To do:
An exact reproduction of all entries is expected.

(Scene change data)

___

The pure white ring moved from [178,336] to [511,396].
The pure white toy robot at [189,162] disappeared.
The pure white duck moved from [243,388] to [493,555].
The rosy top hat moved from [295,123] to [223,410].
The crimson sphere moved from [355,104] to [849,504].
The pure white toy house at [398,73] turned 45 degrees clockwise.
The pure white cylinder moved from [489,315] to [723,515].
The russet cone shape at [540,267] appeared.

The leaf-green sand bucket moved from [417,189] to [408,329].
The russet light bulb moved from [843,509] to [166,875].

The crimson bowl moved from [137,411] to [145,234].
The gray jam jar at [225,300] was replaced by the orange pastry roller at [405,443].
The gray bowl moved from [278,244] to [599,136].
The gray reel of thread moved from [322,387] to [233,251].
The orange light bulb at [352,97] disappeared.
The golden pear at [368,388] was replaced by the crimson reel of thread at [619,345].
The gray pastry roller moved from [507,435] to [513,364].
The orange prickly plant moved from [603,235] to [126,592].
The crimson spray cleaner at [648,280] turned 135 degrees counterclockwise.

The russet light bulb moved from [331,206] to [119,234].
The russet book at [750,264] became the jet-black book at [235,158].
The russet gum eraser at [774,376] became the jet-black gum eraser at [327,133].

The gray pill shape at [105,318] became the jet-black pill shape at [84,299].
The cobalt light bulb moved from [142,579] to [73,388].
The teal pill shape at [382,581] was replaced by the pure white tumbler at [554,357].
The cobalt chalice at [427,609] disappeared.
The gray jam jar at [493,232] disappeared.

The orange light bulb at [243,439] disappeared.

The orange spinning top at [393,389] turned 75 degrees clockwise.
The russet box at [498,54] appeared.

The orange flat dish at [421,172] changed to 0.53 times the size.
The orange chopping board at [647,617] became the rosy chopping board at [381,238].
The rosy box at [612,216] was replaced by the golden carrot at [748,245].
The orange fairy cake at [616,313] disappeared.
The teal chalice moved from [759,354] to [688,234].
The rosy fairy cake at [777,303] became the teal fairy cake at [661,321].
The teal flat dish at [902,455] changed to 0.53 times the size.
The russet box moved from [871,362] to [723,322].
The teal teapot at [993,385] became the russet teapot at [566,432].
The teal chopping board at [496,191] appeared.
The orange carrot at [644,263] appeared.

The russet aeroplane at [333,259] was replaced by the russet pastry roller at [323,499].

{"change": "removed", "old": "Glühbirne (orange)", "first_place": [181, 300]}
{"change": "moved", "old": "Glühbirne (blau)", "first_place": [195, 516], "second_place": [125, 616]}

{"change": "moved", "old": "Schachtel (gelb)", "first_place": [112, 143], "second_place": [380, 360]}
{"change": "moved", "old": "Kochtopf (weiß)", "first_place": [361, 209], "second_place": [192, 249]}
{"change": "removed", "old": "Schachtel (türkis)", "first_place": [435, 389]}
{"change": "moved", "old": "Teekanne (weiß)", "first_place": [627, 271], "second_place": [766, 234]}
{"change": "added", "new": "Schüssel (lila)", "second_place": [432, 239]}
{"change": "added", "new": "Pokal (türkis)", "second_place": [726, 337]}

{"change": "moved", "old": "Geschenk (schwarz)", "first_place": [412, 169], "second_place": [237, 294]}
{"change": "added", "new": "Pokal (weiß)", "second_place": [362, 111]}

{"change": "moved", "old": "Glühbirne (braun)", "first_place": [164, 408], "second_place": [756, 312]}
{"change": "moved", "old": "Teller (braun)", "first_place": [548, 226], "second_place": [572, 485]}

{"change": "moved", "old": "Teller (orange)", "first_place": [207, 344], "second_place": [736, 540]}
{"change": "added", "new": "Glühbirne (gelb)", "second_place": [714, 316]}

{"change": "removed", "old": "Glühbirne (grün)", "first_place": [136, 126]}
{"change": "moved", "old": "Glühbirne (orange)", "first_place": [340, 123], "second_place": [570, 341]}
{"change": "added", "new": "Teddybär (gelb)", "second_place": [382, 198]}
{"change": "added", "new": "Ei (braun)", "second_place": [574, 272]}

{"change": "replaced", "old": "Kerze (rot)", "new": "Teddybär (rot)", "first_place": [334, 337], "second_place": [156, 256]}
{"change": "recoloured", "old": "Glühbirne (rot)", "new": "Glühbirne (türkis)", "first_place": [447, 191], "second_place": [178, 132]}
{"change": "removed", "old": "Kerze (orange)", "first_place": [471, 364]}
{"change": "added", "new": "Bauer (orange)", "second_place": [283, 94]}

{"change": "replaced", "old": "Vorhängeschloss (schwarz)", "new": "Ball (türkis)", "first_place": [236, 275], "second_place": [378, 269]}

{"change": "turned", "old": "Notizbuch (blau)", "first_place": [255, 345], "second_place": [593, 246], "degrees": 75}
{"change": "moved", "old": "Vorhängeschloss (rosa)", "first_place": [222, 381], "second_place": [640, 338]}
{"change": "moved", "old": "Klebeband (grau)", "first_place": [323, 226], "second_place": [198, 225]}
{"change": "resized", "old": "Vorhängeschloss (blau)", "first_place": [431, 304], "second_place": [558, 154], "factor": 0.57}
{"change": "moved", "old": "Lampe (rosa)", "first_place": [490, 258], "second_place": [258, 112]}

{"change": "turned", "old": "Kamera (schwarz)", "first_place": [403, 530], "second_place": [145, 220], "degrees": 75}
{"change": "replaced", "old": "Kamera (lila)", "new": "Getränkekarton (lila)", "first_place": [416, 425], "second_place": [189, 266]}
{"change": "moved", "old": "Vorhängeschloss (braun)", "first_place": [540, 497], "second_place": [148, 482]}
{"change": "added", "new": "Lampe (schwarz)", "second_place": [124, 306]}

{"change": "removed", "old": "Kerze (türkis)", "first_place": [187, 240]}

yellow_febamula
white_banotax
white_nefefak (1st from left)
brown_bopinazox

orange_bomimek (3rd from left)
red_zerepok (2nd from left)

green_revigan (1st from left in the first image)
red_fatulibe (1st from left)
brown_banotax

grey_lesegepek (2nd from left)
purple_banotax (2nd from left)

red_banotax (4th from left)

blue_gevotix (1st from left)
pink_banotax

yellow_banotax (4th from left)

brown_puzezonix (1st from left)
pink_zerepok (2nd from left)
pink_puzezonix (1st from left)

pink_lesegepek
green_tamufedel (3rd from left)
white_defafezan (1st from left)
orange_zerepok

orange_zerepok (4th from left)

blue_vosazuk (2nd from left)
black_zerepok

___

Output below:
The pure white ring moved from [178,336] to [511,396].
The pure white toy robot at [189,162] disappeared.
The pure white duck moved from [243,388] to [493,555].
The rosy top hat moved from [295,123] to [223,410].
The crimson sphere moved from [355,104] to [849,504].
The pure white toy house at [398,73] turned 45 degrees clockwise.
The pure white cylinder moved from [489,315] to [723,515].
The russet cone shape at [540,267] appeared.

The leaf-green sand bucket moved from [417,189] to [408,329].
The russet light bulb moved from [843,509] to [166,875].

The crimson bowl moved from [137,411] to [145,234].
The gray jam jar at [225,300] was replaced by the orange pastry roller at [405,443].
The gray bowl moved from [278,244] to [599,136].
The gray reel of thread moved from [322,387] to [233,251].
The orange light bulb at [352,97] disappeared.
The golden pear at [368,388] was replaced by the crimson reel of thread at [619,345].
The gray pastry roller moved from [507,435] to [513,364].
The orange prickly plant moved from [603,235] to [126,592].
The crimson spray cleaner at [648,280] turned 135 degrees counterclockwise.

The russet light bulb moved from [331,206] to [119,234].
The russet book at [750,264] became the jet-black book at [235,158].
The russet gum eraser at [774,376] became the jet-black gum eraser at [327,133].

The gray pill shape at [105,318] became the jet-black pill shape at [84,299].
The cobalt light bulb moved from [142,579] to [73,388].
The teal pill shape at [382,581] was replaced by the pure white tumbler at [554,357].
The cobalt chalice at [427,609] disappeared.
The gray jam jar at [493,232] disappeared.

The orange light bulb at [243,439] disappeared.

The orange spinning top at [393,389] turned 75 degrees clockwise.
The russet box at [498,54] appeared.

The orange flat dish at [421,172] changed to 0.53 times the size.
The orange chopping board at [647,617] became the rosy chopping board at [381,238].
The rosy box at [612,216] was replaced by the golden carrot at [748,245].
The orange fairy cake at [616,313] disappeared.
The teal chalice moved from [759,354] to [688,234].
The rosy fairy cake at [777,303] became the teal fairy cake at [661,321].
The teal flat dish at [902,455] changed to 0.53 times the size.
The russet box moved from [871,362] to [723,322].
The teal teapot at [993,385] became the russet teapot at [566,432].
The teal chopping board at [496,191] appeared.
The orange carrot at [644,263] appeared.

The russet aeroplane at [333,259] was replaced by the russet pastry roller at [323,499].

{"change": "removed", "old": "Glühbirne (orange)", "first_place": [181, 300]}
{"change": "moved", "old": "Glühbirne (blau)", "first_place": [195, 516], "second_place": [125, 616]}

{"change": "moved", "old": "Schachtel (gelb)", "first_place": [112, 143], "second_place": [380, 360]}
{"change": "moved", "old": "Kochtopf (weiß)", "first_place": [361, 209], "second_place": [192, 249]}
{"change": "removed", "old": "Schachtel (türkis)", "first_place": [435, 389]}
{"change": "moved", "old": "Teekanne (weiß)", "first_place": [627, 271], "second_place": [766, 234]}
{"change": "added", "new": "Schüssel (lila)", "second_place": [432, 239]}
{"change": "added", "new": "Pokal (türkis)", "second_place": [726, 337]}

{"change": "moved", "old": "Geschenk (schwarz)", "first_place": [412, 169], "second_place": [237, 294]}
{"change": "added", "new": "Pokal (weiß)", "second_place": [362, 111]}

{"change": "moved", "old": "Glühbirne (braun)", "first_place": [164, 408], "second_place": [756, 312]}
{"change": "moved", "old": "Teller (braun)", "first_place": [548, 226], "second_place": [572, 485]}

{"change": "moved", "old": "Teller (orange)", "first_place": [207, 344], "second_place": [736, 540]}
{"change": "added", "new": "Glühbirne (gelb)", "second_place": [714, 316]}

{"change": "removed", "old": "Glühbirne (grün)", "first_place": [136, 126]}
{"change": "moved", "old": "Glühbirne (orange)", "first_place": [340, 123], "second_place": [570, 341]}
{"change": "added", "new": "Teddybär (gelb)", "second_place": [382, 198]}
{"change": "added", "new": "Ei (braun)", "second_place": [574, 272]}

{"change": "replaced", "old": "Kerze (rot)", "new": "Teddybär (rot)", "first_place": [334, 337], "second_place": [156, 256]}
{"change": "recoloured", "old": "Glühbirne (rot)", "new": "Glühbirne (türkis)", "first_place": [447, 191], "second_place": [178, 132]}
{"change": "removed", "old": "Kerze (orange)", "first_place": [471, 364]}
{"change": "added", "new": "Bauer (orange)", "second_place": [283, 94]}

{"change": "replaced", "old": "Vorhängeschloss (schwarz)", "new": "Ball (türkis)", "first_place": [236, 275], "second_place": [378, 269]}

{"change": "turned", "old": "Notizbuch (blau)", "first_place": [255, 345], "second_place": [593, 246], "degrees": 75}
{"change": "moved", "old": "Vorhängeschloss (rosa)", "first_place": [222, 381], "second_place": [640, 338]}
{"change": "moved", "old": "Klebeband (grau)", "first_place": [323, 226], "second_place": [198, 225]}
{"change": "resized", "old": "Vorhängeschloss (blau)", "first_place": [431, 304], "second_place": [558, 154], "factor": 0.57}
{"change": "moved", "old": "Lampe (rosa)", "first_place": [490, 258], "second_place": [258, 112]}

{"change": "turned", "old": "Kamera (schwarz)", "first_place": [403, 530], "second_place": [145, 220], "degrees": 75}
{"change": "replaced", "old": "Kamera (lila)", "new": "Getränkekarton (lila)", "first_place": [416, 425], "second_place": [189, 266]}
{"change": "moved", "old": "Vorhängeschloss (braun)", "first_place": [540, 497], "second_place": [148, 482]}
{"change": "added", "new": "Lampe (schwarz)", "second_place": [124, 306]}

{"change": "removed", "old": "Kerze (türkis)", "first_place": [187, 240]}

yellow_febamula
white_banotax
white_nefefak (1st from left)
brown_bopinazox

orange_bomimek (3rd from left)
red_zerepok (2nd from left)

green_revigan (1st from left in the first image)
red_fatulibe (1st from left)
brown_banotax

grey_lesegepek (2nd from left)
purple_banotax (2nd from left)

red_banotax (4th from left)

blue_gevotix (1st from left)
pink_banotax

yellow_banotax (4th from left)

brown_puzezonix (1st from left)
pink_zerepok (2nd from left)
pink_puzezonix (1st from left)

pink_lesegepek
green_tamufedel (3rd from left)
white_defafezan (1st from left)
orange_zerepok

orange_zerepok (4th from left)

blue_vosazuk (2nd from left)
black_zerepok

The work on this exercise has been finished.